-- Your instructions --
Please repeat, exactly and with nothing extra, the line containing "R5: 33k (+24V, VFB) -> 33k (0V, VFB)" and every line after it up to the end of the material.

-- Source material --
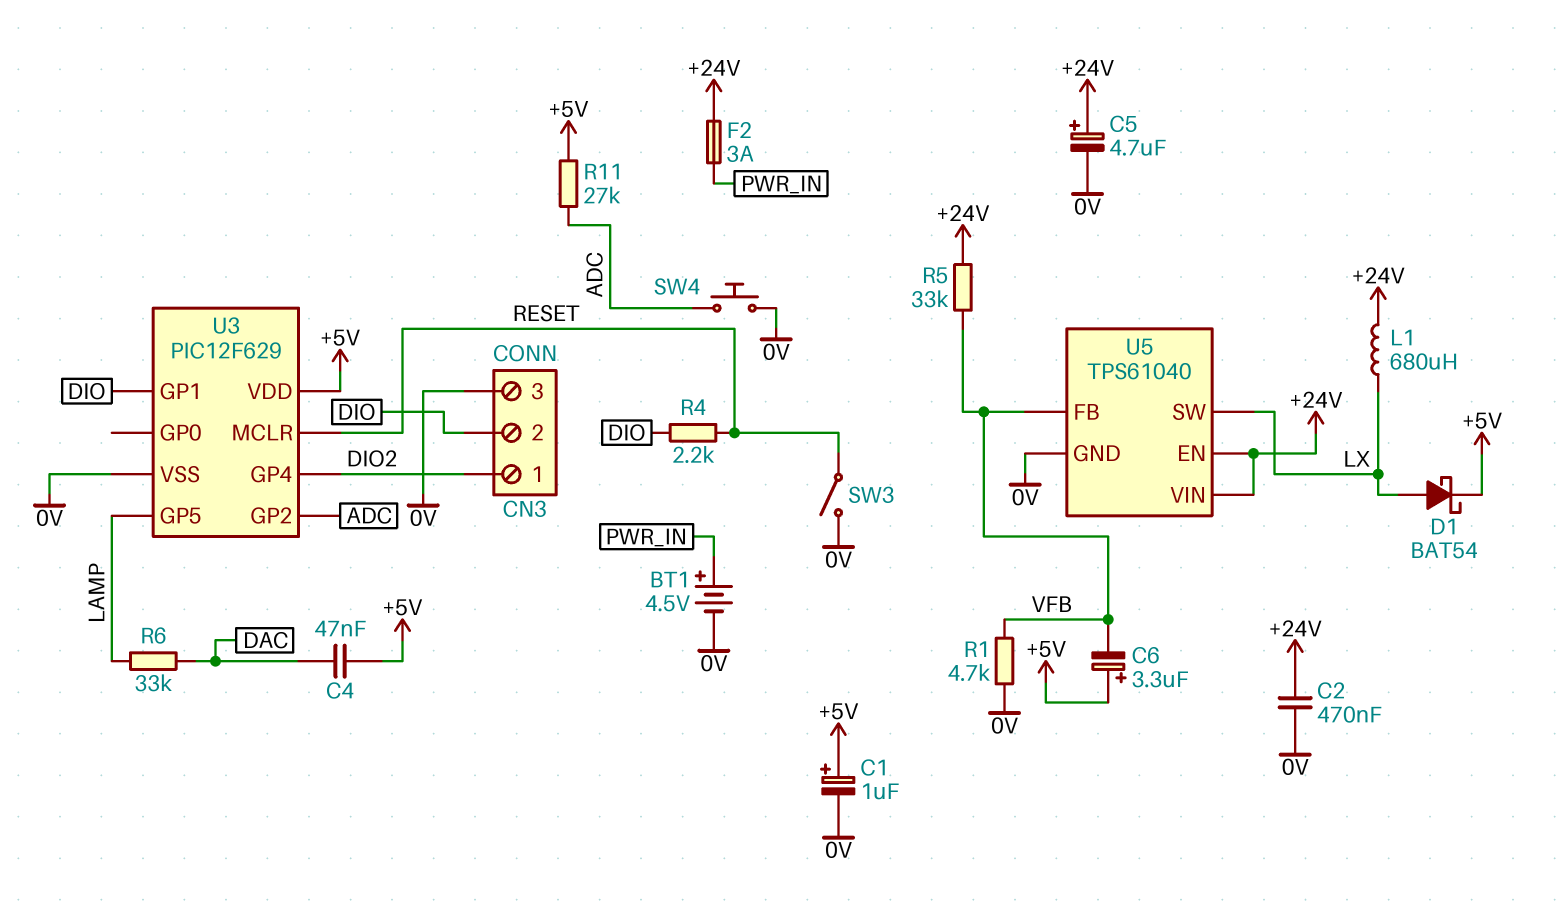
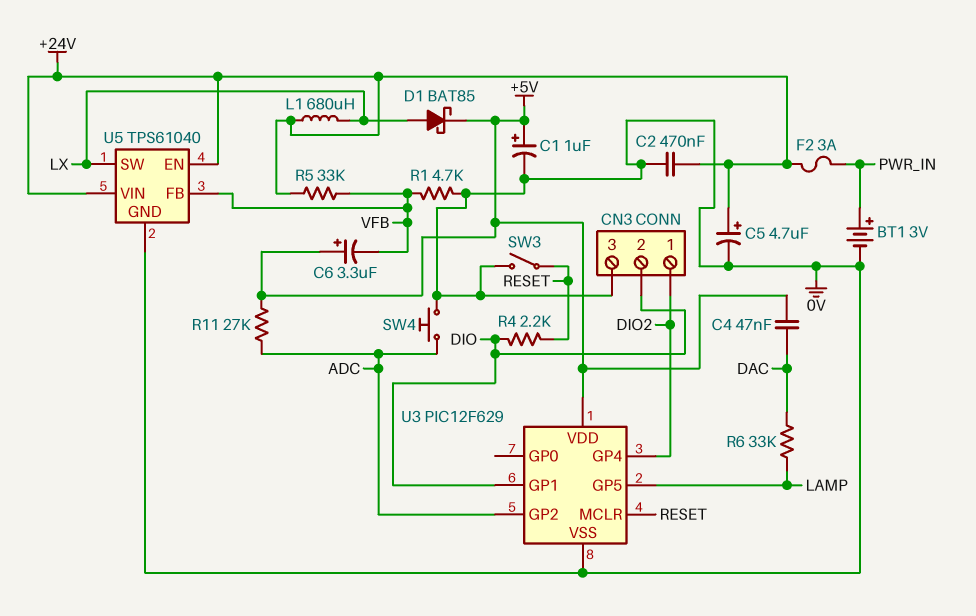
BT1: 4.5V (plus PWR_IN, minus 0V) -> 3V (plus PWR_IN, minus 0V)
D1: schottky BAT54 (A LX, K +5V) -> schottky BAT85 (A LX, K +5V)

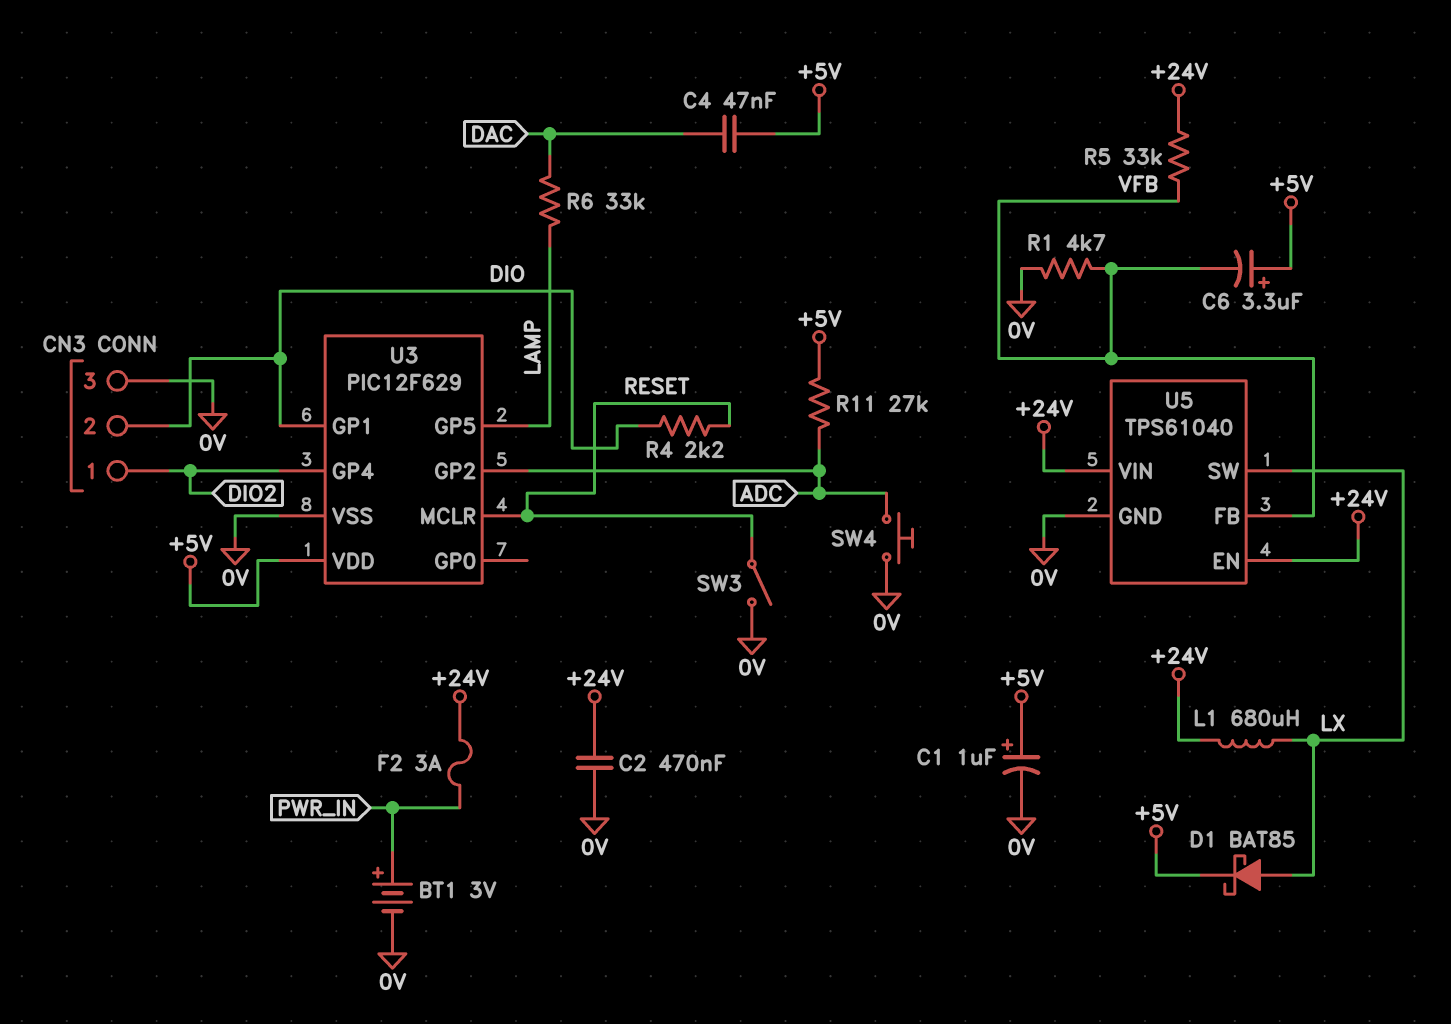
C5: 4.7uF (plus +24V, minus 0V) -> none

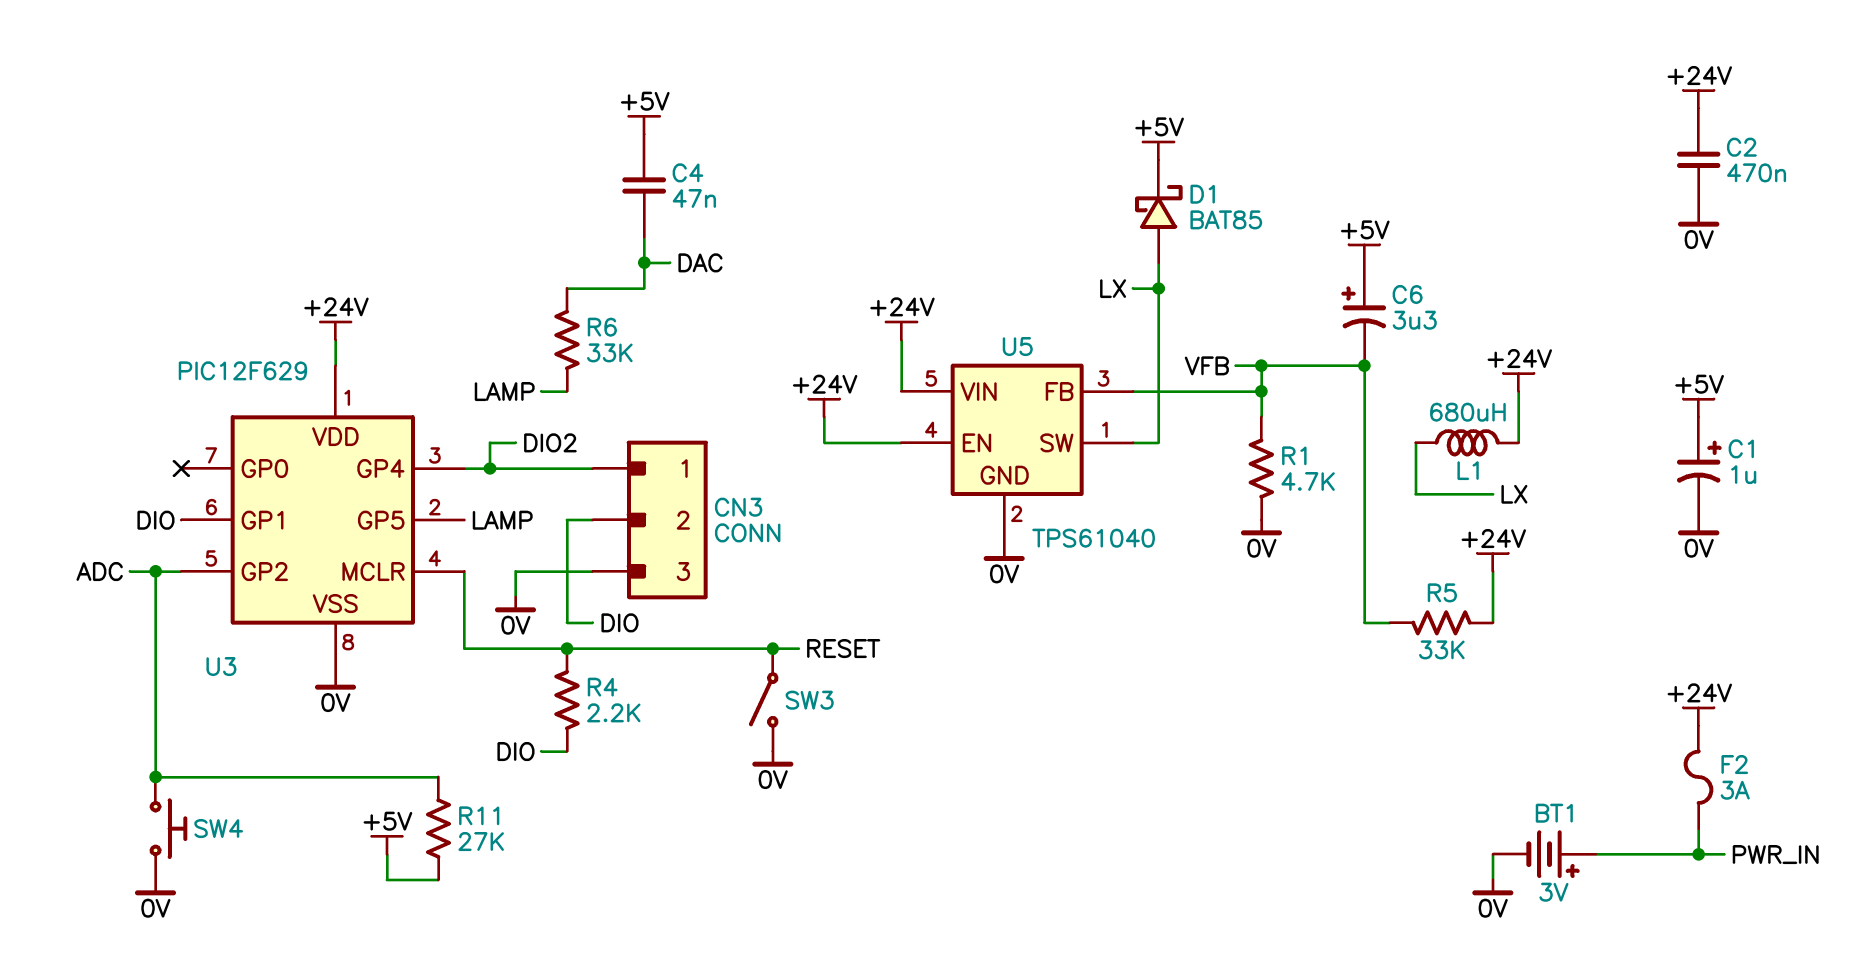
U3 pin VDD: +5V -> +24V

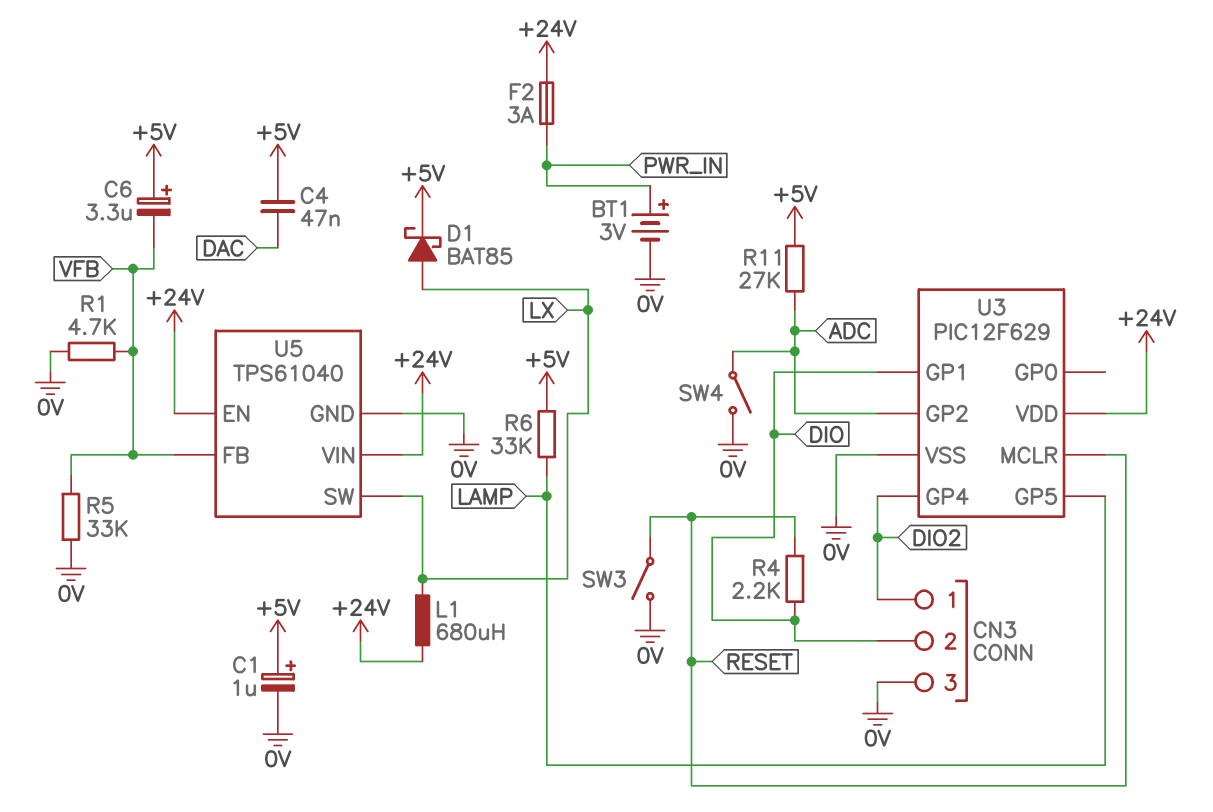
C2: 470nF (+24V, 0V) -> none
R5: 33k (+24V, VFB) -> 33k (0V, VFB)
R6: 33k (DAC, LAMP) -> 33k (+5V, LAMP)
SW4: button (0V, ADC) -> switch (0V, ADC)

-- Exercise response --
R5: 33k (+24V, VFB) -> 33k (0V, VFB)
R6: 33k (DAC, LAMP) -> 33k (+5V, LAMP)
SW4: button (0V, ADC) -> switch (0V, ADC)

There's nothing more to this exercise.